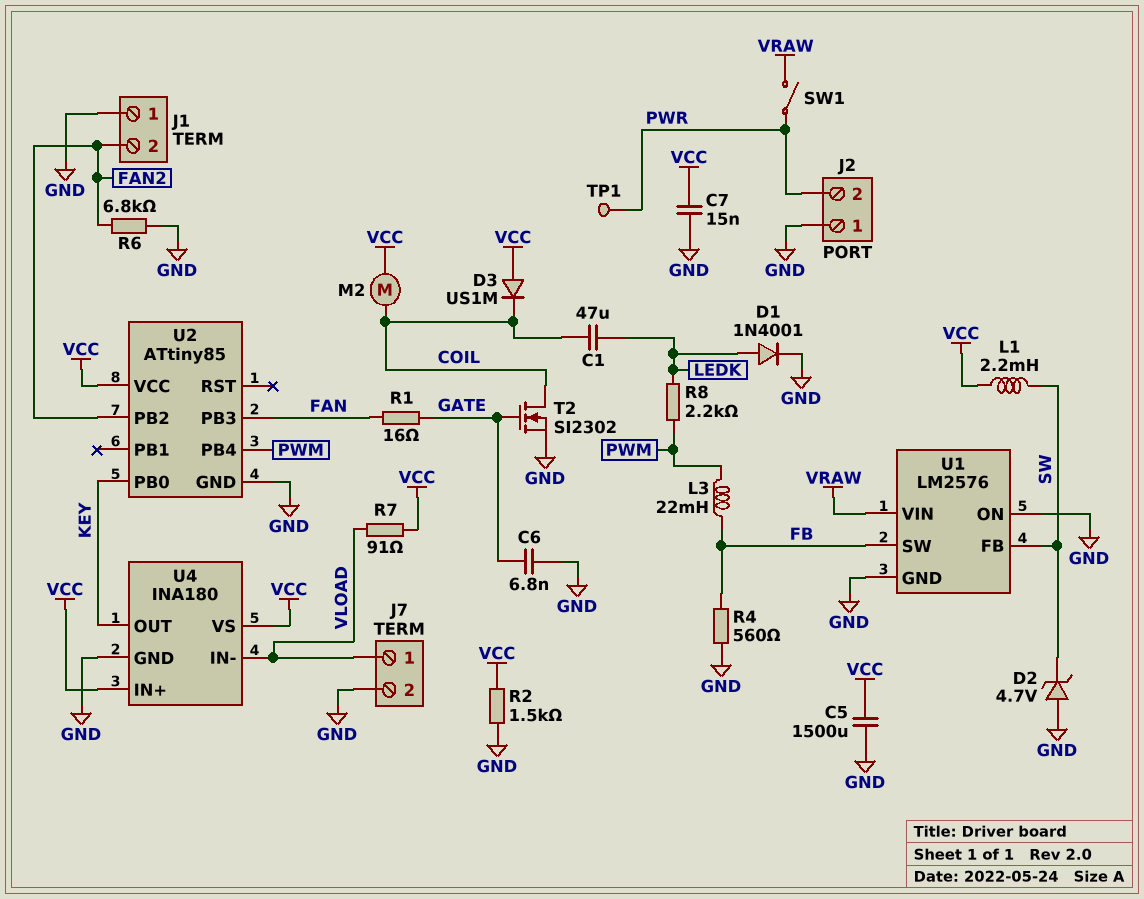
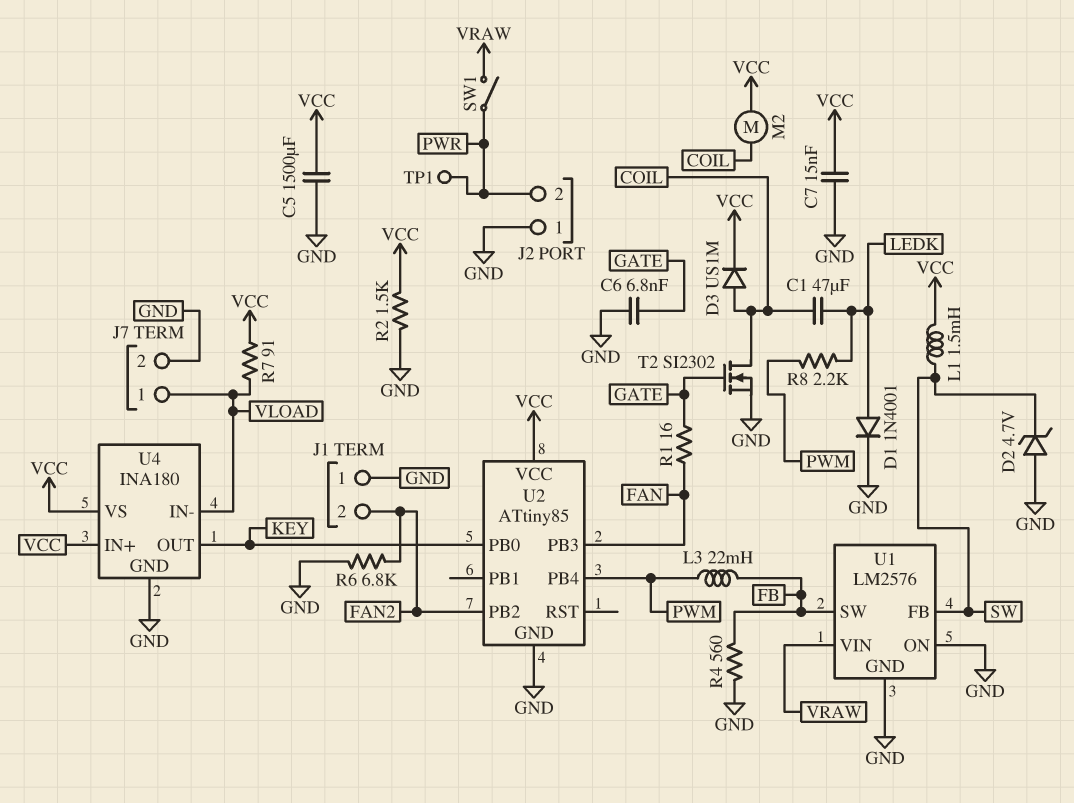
D3: diode US1M (A VCC, K COIL) -> diode US1M (A COIL, K VCC)
L1: 2.2mH (SW, VCC) -> 1.5mH (SW, VCC)

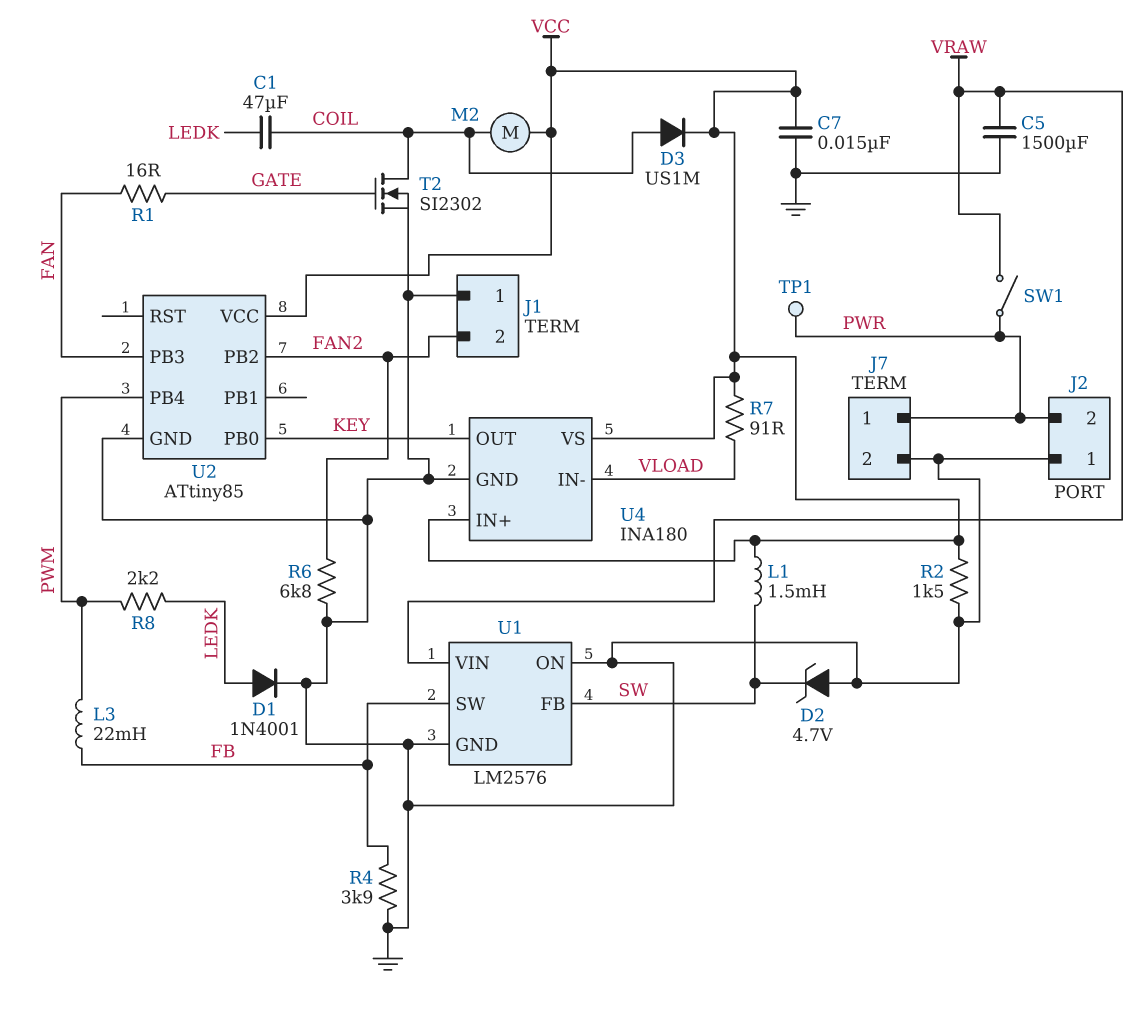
C5: 1500uF (GND, VCC) -> 1500uF (GND, VRAW)
C6: 6.8nF (GATE, GND) -> none
J7 pin 1: VLOAD -> PWR
R4: 560 (FB, GND) -> 3.9k (FB, GND)

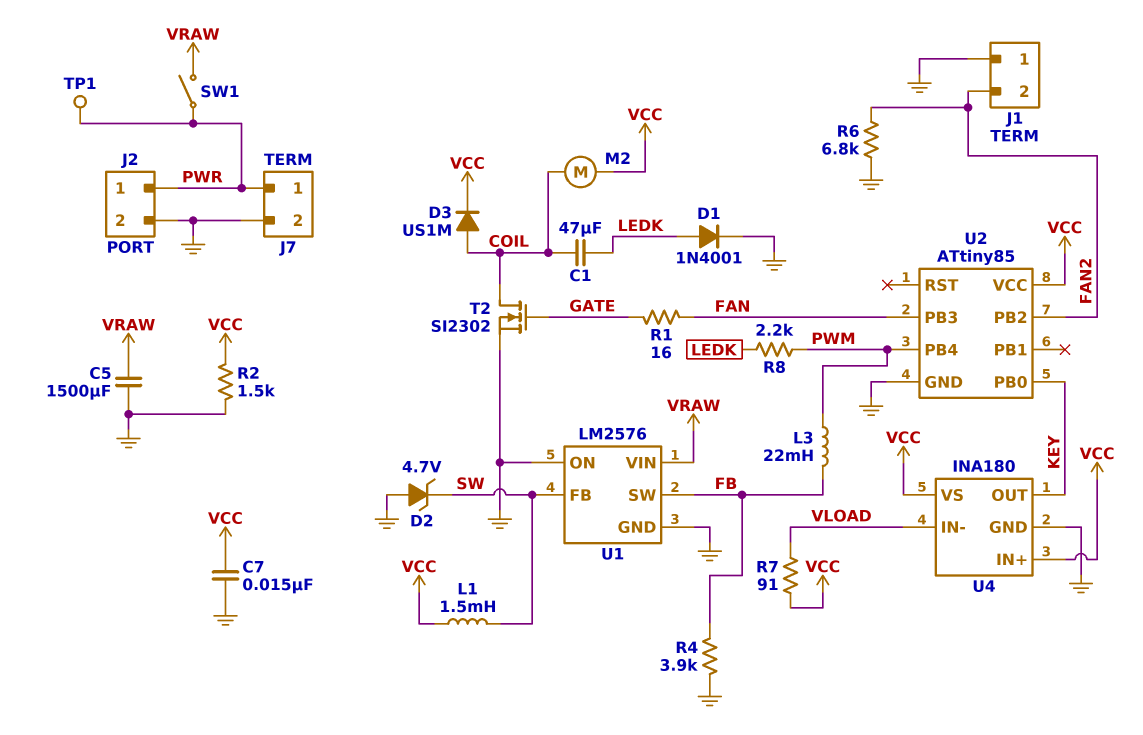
J2 pin 1: GND -> PWR
J2 pin 2: PWR -> GND

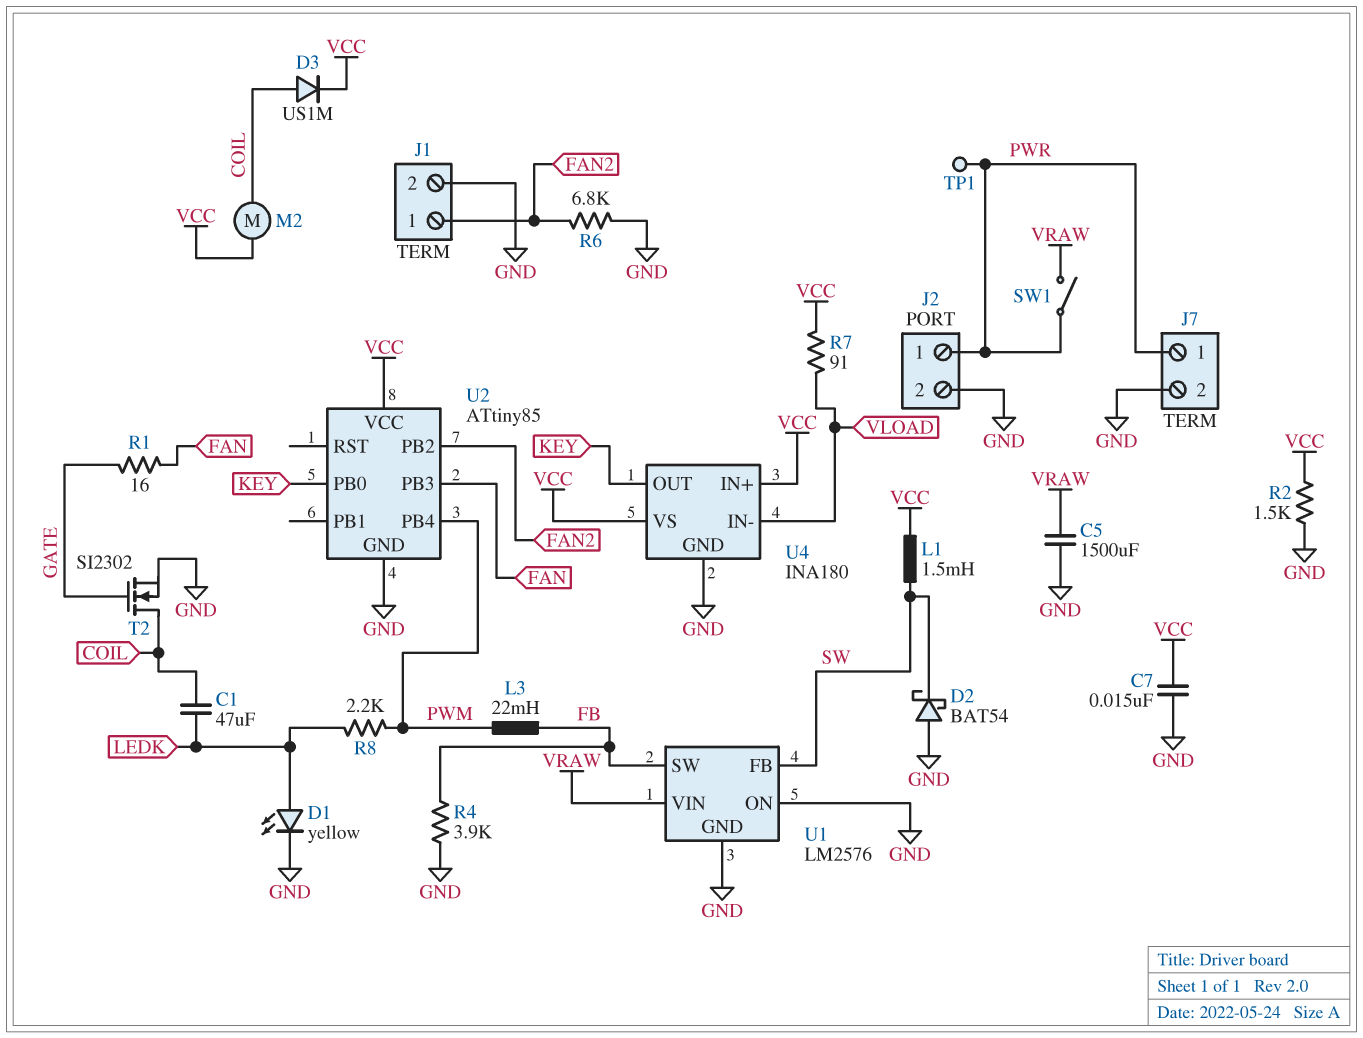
D1: diode 1N4001 (A LEDK, K GND) -> LED yellow (A LEDK, K GND)
D2: zener 4.7V (A GND, K SW) -> schottky BAT54 (A GND, K SW)
J1 pin 1: GND -> FAN2
J1 pin 2: FAN2 -> GND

-- What this task involves --
Find every line of the data that includes the string "diode". Copy each of those lines.

-- Answer section --
D3: diode US1M (A VCC, K COIL) -> diode US1M (A COIL, K VCC)
D1: diode 1N4001 (A LEDK, K GND) -> LED yellow (A LEDK, K GND)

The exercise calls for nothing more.